Your task ::
Would you retype each record exactly as given?

+++ Data for processing +++

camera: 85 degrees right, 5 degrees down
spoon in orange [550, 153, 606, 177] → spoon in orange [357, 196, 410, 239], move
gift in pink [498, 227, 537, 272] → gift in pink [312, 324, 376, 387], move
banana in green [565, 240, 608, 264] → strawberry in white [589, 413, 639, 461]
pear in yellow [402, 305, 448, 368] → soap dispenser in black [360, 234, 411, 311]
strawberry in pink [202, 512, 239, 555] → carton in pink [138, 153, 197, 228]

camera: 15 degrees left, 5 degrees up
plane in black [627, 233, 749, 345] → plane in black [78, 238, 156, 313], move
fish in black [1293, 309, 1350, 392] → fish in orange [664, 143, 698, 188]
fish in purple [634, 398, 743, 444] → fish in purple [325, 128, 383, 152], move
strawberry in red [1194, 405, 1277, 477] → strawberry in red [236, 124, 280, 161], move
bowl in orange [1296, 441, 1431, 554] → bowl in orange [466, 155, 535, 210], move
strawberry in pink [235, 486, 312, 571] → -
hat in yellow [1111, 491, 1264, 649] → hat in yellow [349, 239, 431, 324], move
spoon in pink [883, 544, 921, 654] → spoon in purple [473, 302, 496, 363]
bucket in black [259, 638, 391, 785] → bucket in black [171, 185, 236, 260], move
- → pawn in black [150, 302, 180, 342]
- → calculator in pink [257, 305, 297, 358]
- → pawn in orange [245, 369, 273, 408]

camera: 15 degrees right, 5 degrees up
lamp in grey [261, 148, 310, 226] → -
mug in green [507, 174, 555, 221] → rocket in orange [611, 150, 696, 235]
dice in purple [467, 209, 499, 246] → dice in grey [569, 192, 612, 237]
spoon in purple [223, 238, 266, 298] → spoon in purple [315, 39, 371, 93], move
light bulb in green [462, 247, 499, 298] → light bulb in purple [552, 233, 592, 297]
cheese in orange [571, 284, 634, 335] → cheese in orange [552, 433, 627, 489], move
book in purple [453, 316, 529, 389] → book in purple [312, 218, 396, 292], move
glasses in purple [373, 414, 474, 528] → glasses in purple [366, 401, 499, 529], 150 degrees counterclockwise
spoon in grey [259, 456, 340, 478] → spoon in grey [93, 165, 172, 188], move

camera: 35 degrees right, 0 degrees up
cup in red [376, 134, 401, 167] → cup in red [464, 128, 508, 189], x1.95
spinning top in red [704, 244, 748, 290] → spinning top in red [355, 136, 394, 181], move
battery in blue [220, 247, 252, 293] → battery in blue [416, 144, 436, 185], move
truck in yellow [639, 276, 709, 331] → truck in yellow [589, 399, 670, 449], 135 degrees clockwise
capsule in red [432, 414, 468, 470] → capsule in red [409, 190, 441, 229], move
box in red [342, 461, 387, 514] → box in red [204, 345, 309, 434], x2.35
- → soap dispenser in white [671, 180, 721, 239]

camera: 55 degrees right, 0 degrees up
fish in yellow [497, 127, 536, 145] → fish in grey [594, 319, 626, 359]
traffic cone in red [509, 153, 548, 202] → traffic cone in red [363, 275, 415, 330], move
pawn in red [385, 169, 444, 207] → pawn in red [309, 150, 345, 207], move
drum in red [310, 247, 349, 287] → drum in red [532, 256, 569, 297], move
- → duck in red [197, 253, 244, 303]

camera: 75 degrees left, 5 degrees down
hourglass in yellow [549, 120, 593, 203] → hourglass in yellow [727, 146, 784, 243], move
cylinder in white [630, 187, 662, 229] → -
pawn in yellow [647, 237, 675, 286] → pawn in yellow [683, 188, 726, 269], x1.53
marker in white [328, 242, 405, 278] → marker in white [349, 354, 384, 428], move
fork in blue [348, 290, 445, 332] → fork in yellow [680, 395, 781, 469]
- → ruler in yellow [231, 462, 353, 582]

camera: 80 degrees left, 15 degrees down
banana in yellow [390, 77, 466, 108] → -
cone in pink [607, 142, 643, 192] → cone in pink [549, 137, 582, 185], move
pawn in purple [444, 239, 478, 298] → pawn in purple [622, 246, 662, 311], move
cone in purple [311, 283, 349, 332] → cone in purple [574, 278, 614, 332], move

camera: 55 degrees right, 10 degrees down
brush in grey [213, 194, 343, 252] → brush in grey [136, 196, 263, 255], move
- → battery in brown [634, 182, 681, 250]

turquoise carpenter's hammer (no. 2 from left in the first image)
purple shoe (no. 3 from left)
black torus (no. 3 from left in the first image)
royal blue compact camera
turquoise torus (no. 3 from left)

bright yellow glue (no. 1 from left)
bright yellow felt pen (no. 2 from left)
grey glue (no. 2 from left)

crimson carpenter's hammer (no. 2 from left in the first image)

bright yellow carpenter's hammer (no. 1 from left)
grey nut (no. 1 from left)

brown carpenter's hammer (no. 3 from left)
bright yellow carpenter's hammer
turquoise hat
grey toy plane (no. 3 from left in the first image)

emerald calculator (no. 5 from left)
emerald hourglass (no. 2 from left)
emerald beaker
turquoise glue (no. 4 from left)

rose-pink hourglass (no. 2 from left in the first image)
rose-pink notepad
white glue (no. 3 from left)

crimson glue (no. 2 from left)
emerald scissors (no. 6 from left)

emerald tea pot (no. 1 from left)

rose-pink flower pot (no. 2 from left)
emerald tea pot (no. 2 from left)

+++

Expected output ::
camera: 85 degrees right, 5 degrees down
spoon in orange [550, 153, 606, 177] → spoon in orange [357, 196, 410, 239], move
gift in pink [498, 227, 537, 272] → gift in pink [312, 324, 376, 387], move
banana in green [565, 240, 608, 264] → strawberry in white [589, 413, 639, 461]
pear in yellow [402, 305, 448, 368] → soap dispenser in black [360, 234, 411, 311]
strawberry in pink [202, 512, 239, 555] → carton in pink [138, 153, 197, 228]

camera: 15 degrees left, 5 degrees up
plane in black [627, 233, 749, 345] → plane in black [78, 238, 156, 313], move
fish in black [1293, 309, 1350, 392] → fish in orange [664, 143, 698, 188]
fish in purple [634, 398, 743, 444] → fish in purple [325, 128, 383, 152], move
strawberry in red [1194, 405, 1277, 477] → strawberry in red [236, 124, 280, 161], move
bowl in orange [1296, 441, 1431, 554] → bowl in orange [466, 155, 535, 210], move
strawberry in pink [235, 486, 312, 571] → -
hat in yellow [1111, 491, 1264, 649] → hat in yellow [349, 239, 431, 324], move
spoon in pink [883, 544, 921, 654] → spoon in purple [473, 302, 496, 363]
bucket in black [259, 638, 391, 785] → bucket in black [171, 185, 236, 260], move
- → pawn in black [150, 302, 180, 342]
- → calculator in pink [257, 305, 297, 358]
- → pawn in orange [245, 369, 273, 408]

camera: 15 degrees right, 5 degrees up
lamp in grey [261, 148, 310, 226] → -
mug in green [507, 174, 555, 221] → rocket in orange [611, 150, 696, 235]
dice in purple [467, 209, 499, 246] → dice in grey [569, 192, 612, 237]
spoon in purple [223, 238, 266, 298] → spoon in purple [315, 39, 371, 93], move
light bulb in green [462, 247, 499, 298] → light bulb in purple [552, 233, 592, 297]
cheese in orange [571, 284, 634, 335] → cheese in orange [552, 433, 627, 489], move
book in purple [453, 316, 529, 389] → book in purple [312, 218, 396, 292], move
glasses in purple [373, 414, 474, 528] → glasses in purple [366, 401, 499, 529], 150 degrees counterclockwise
spoon in grey [259, 456, 340, 478] → spoon in grey [93, 165, 172, 188], move

camera: 35 degrees right, 0 degrees up
cup in red [376, 134, 401, 167] → cup in red [464, 128, 508, 189], x1.95
spinning top in red [704, 244, 748, 290] → spinning top in red [355, 136, 394, 181], move
battery in blue [220, 247, 252, 293] → battery in blue [416, 144, 436, 185], move
truck in yellow [639, 276, 709, 331] → truck in yellow [589, 399, 670, 449], 135 degrees clockwise
capsule in red [432, 414, 468, 470] → capsule in red [409, 190, 441, 229], move
box in red [342, 461, 387, 514] → box in red [204, 345, 309, 434], x2.35
- → soap dispenser in white [671, 180, 721, 239]

camera: 55 degrees right, 0 degrees up
fish in yellow [497, 127, 536, 145] → fish in grey [594, 319, 626, 359]
traffic cone in red [509, 153, 548, 202] → traffic cone in red [363, 275, 415, 330], move
pawn in red [385, 169, 444, 207] → pawn in red [309, 150, 345, 207], move
drum in red [310, 247, 349, 287] → drum in red [532, 256, 569, 297], move
- → duck in red [197, 253, 244, 303]

camera: 75 degrees left, 5 degrees down
hourglass in yellow [549, 120, 593, 203] → hourglass in yellow [727, 146, 784, 243], move
cylinder in white [630, 187, 662, 229] → -
pawn in yellow [647, 237, 675, 286] → pawn in yellow [683, 188, 726, 269], x1.53
marker in white [328, 242, 405, 278] → marker in white [349, 354, 384, 428], move
fork in blue [348, 290, 445, 332] → fork in yellow [680, 395, 781, 469]
- → ruler in yellow [231, 462, 353, 582]

camera: 80 degrees left, 15 degrees down
banana in yellow [390, 77, 466, 108] → -
cone in pink [607, 142, 643, 192] → cone in pink [549, 137, 582, 185], move
pawn in purple [444, 239, 478, 298] → pawn in purple [622, 246, 662, 311], move
cone in purple [311, 283, 349, 332] → cone in purple [574, 278, 614, 332], move

camera: 55 degrees right, 10 degrees down
brush in grey [213, 194, 343, 252] → brush in grey [136, 196, 263, 255], move
- → battery in brown [634, 182, 681, 250]

turquoise carpenter's hammer (no. 2 from left in the first image)
purple shoe (no. 3 from left)
black torus (no. 3 from left in the first image)
royal blue compact camera
turquoise torus (no. 3 from left)

bright yellow glue (no. 1 from left)
bright yellow felt pen (no. 2 from left)
grey glue (no. 2 from left)

crimson carpenter's hammer (no. 2 from left in the first image)

bright yellow carpenter's hammer (no. 1 from left)
grey nut (no. 1 from left)

brown carpenter's hammer (no. 3 from left)
bright yellow carpenter's hammer
turquoise hat
grey toy plane (no. 3 from left in the first image)

emerald calculator (no. 5 from left)
emerald hourglass (no. 2 from left)
emerald beaker
turquoise glue (no. 4 from left)

rose-pink hourglass (no. 2 from left in the first image)
rose-pink notepad
white glue (no. 3 from left)

crimson glue (no. 2 from left)
emerald scissors (no. 6 from left)

emerald tea pot (no. 1 from left)

rose-pink flower pot (no. 2 from left)
emerald tea pot (no. 2 from left)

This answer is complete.